## Your objective
Read through the listing and copy every line that contains the word "grey".
□ □ □ □ □ □ □
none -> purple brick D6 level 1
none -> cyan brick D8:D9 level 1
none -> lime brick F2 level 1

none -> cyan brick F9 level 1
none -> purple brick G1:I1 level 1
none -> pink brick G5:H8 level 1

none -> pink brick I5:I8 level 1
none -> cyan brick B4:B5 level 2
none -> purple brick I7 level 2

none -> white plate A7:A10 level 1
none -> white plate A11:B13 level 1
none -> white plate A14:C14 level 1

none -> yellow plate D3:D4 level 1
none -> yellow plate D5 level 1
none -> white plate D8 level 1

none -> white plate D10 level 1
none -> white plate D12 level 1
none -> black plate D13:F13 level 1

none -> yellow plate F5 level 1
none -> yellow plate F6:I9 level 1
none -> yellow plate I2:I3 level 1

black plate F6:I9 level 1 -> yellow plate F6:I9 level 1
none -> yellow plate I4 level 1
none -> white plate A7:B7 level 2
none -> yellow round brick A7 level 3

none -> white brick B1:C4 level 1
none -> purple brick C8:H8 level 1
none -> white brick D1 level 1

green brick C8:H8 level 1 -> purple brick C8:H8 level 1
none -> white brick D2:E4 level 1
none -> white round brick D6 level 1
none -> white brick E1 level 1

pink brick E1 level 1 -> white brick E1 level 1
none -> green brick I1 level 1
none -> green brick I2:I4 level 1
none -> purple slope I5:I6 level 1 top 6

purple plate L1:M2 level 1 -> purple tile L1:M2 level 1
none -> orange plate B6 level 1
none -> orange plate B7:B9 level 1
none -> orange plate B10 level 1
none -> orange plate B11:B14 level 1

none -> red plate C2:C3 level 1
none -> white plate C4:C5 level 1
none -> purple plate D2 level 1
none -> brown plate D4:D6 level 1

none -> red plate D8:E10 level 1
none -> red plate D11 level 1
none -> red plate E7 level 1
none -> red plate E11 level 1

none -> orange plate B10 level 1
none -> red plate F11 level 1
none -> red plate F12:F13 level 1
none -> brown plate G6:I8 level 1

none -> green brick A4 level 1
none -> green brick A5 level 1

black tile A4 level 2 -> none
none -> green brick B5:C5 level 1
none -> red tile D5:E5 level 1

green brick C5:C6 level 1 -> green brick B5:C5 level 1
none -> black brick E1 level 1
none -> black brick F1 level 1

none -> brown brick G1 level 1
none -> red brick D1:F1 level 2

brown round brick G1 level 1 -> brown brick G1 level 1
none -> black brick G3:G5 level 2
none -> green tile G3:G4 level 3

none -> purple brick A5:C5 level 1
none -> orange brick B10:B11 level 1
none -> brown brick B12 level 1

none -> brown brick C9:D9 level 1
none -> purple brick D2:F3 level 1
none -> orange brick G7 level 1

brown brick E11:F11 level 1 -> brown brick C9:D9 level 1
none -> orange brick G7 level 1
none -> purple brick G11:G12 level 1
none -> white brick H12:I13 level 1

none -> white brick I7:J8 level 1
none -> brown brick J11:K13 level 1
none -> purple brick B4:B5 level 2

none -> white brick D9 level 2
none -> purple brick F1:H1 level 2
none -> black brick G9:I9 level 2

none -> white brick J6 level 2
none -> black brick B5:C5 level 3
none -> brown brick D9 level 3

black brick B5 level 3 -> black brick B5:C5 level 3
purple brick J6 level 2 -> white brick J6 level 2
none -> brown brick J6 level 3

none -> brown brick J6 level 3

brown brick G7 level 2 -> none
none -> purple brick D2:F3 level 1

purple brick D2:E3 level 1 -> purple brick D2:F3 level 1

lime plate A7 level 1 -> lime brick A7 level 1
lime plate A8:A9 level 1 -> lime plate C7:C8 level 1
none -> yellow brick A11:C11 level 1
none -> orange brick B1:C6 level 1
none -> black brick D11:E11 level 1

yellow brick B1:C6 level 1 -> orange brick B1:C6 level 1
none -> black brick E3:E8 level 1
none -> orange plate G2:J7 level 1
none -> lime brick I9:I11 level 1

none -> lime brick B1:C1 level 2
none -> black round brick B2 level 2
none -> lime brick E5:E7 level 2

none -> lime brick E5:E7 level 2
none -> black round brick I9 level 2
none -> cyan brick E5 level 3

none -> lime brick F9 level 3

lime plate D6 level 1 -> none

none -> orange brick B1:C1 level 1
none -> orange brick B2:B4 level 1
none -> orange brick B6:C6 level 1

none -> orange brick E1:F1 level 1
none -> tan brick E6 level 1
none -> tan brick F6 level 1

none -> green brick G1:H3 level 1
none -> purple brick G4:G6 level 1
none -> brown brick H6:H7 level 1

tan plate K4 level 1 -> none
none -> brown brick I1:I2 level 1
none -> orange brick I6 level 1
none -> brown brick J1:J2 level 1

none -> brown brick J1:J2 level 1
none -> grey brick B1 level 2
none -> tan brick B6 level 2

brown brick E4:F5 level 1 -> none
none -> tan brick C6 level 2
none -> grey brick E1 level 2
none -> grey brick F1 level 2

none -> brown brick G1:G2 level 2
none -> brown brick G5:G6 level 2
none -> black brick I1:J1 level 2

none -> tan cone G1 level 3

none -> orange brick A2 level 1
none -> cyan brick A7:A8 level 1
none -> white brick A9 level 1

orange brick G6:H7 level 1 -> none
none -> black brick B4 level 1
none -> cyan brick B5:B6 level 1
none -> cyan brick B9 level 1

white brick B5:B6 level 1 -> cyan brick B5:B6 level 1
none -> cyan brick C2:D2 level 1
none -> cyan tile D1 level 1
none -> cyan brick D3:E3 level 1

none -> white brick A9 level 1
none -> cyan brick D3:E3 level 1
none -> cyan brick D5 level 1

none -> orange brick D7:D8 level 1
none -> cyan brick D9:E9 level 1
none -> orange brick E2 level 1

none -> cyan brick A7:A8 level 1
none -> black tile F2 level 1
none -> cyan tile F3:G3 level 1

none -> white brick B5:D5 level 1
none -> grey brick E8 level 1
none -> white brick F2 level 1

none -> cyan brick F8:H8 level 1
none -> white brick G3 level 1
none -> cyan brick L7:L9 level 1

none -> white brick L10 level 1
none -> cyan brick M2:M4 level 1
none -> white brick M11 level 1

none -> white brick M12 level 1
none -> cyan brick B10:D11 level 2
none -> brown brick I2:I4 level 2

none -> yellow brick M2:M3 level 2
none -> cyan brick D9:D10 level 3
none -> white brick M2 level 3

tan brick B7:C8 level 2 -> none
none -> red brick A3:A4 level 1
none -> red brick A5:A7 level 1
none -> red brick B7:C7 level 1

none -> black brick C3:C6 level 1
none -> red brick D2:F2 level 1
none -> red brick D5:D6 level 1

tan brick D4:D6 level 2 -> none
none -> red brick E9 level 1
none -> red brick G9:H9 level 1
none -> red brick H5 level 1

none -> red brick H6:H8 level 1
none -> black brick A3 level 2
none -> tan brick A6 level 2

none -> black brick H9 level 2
□ □ □ □ □ □ □
## Finished exercise
none -> grey brick B1 level 2
none -> grey brick E1 level 2
none -> grey brick F1 level 2
none -> grey brick E8 level 1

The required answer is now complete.